Give the listing again word for word. Leave every image out.

━━ COLLECTED MATERIAL

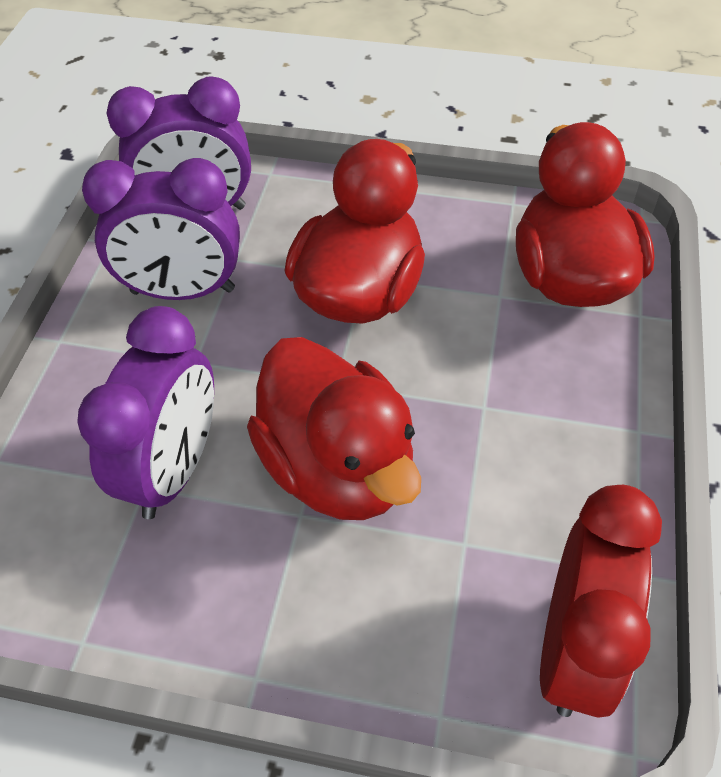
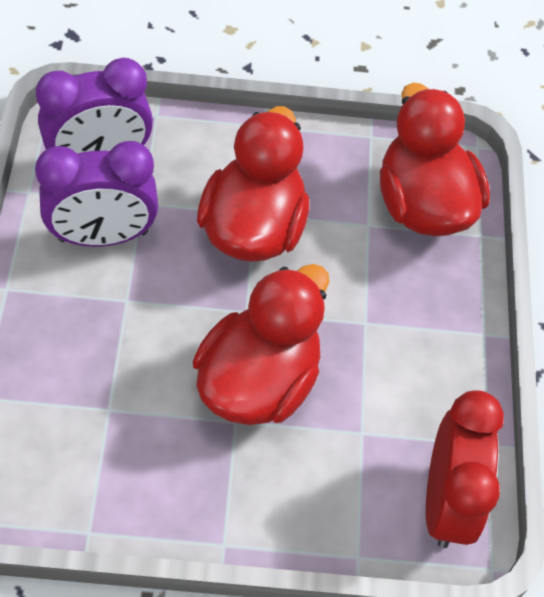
camera: 15 degrees left, 5 degrees up
(174, 469) = (130, 393): purple clock -> none
(338, 467) = (258, 381): red duck -> red duck turned 105 degrees counterclockwise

━━━━

- RESPONSE TO THIS TASK
camera: 15 degrees left, 5 degrees up
(174, 469) = (130, 393): purple clock -> none
(338, 467) = (258, 381): red duck -> red duck turned 105 degrees counterclockwise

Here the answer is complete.